- Instructions to follow -
Starting at the line that contains "blue rectangle: (55, 41)", transcribe every remaining line of the data below exactly, and omit all pictures.

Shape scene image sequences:
──────────

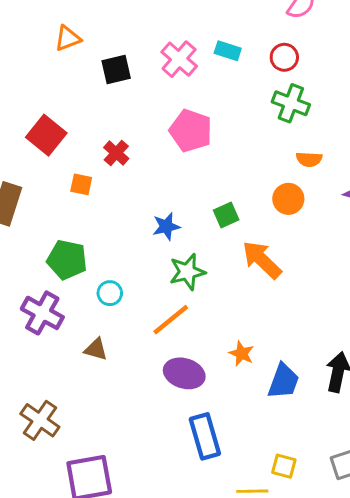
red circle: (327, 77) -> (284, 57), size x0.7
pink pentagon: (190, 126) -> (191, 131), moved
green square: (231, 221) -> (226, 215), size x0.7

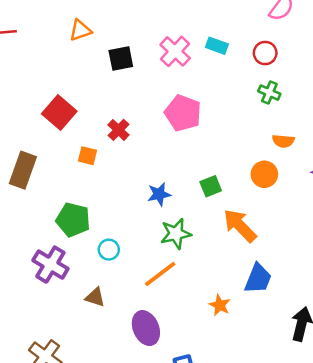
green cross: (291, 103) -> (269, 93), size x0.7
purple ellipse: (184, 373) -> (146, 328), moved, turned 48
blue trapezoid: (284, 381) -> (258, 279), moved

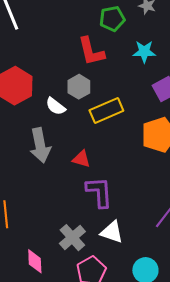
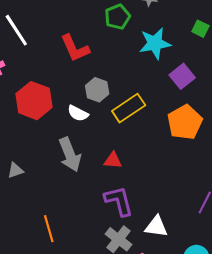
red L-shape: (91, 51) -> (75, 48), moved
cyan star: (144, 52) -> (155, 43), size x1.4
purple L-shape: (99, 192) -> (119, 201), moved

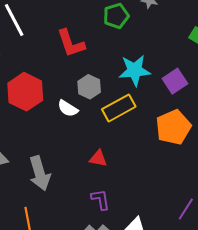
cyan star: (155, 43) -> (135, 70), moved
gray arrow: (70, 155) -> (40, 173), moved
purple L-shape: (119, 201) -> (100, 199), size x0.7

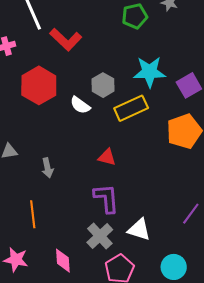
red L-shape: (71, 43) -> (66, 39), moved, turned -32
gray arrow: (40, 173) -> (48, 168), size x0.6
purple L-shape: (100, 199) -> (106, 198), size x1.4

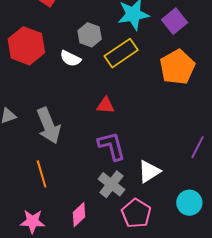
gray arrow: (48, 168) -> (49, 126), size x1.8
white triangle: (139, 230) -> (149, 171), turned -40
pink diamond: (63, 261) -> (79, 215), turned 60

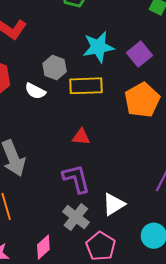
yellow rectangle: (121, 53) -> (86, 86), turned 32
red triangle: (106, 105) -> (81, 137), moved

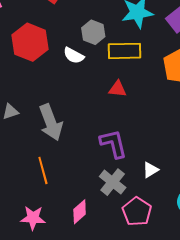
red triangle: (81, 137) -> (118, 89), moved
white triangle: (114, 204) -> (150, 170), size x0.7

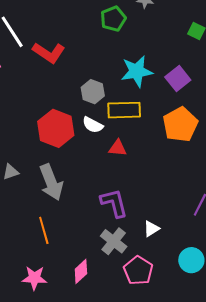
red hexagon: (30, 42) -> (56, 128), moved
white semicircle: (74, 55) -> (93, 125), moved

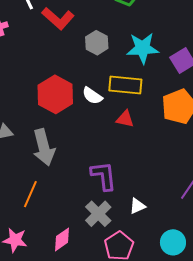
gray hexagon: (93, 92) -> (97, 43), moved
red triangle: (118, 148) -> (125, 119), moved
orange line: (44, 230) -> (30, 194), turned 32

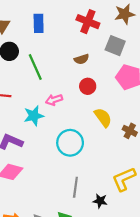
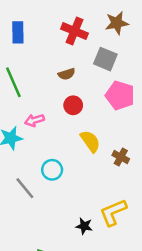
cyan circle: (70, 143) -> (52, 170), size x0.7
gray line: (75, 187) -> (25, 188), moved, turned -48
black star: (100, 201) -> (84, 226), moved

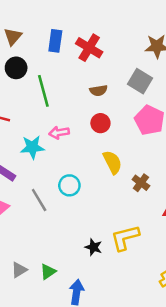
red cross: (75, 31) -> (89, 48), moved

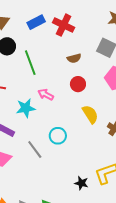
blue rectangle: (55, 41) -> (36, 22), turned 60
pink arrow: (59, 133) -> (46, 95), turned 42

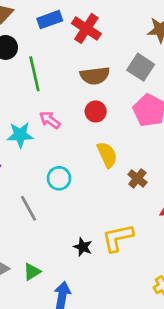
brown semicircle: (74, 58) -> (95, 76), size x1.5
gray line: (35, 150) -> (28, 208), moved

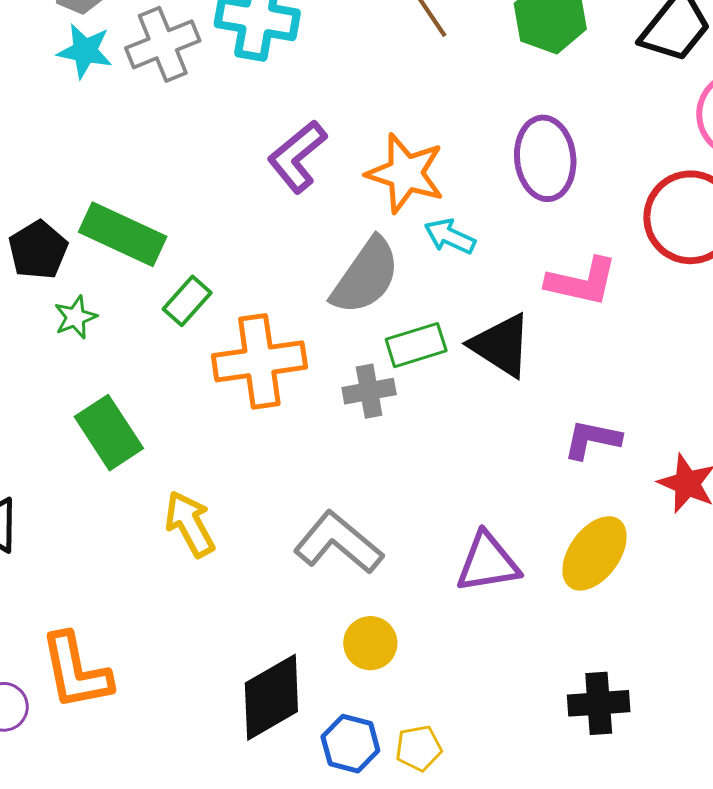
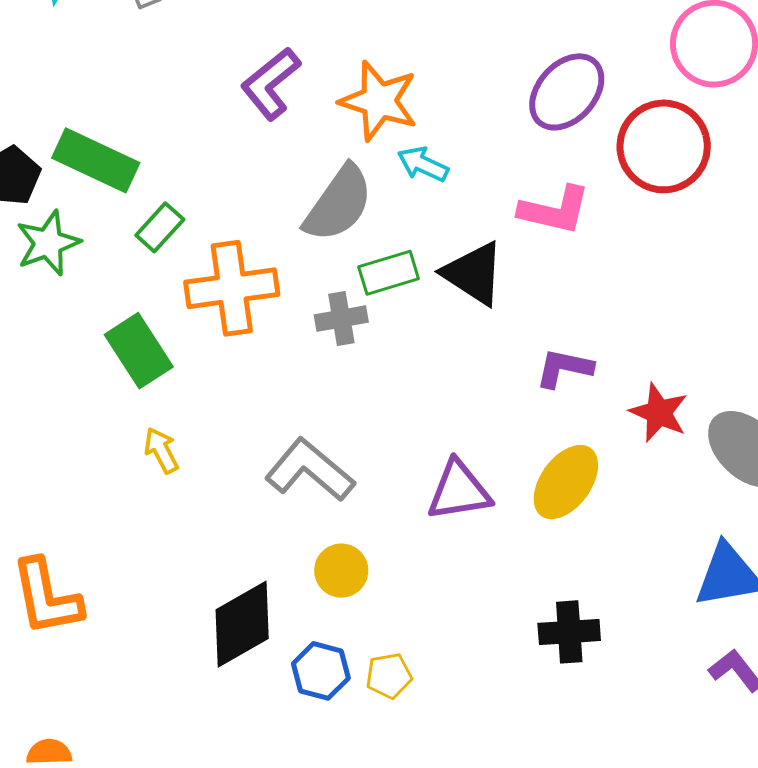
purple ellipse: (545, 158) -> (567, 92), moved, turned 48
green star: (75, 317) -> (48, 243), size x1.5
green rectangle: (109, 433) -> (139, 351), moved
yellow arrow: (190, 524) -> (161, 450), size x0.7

──────────

- The completed task -
blue rectangle: (55, 41) -> (36, 22), turned 60
pink arrow: (59, 133) -> (46, 95), turned 42

brown semicircle: (74, 58) -> (95, 76), size x1.5
gray line: (35, 150) -> (28, 208), moved

purple ellipse: (545, 158) -> (567, 92), moved, turned 48
green star: (75, 317) -> (48, 243), size x1.5
green rectangle: (109, 433) -> (139, 351), moved
yellow arrow: (190, 524) -> (161, 450), size x0.7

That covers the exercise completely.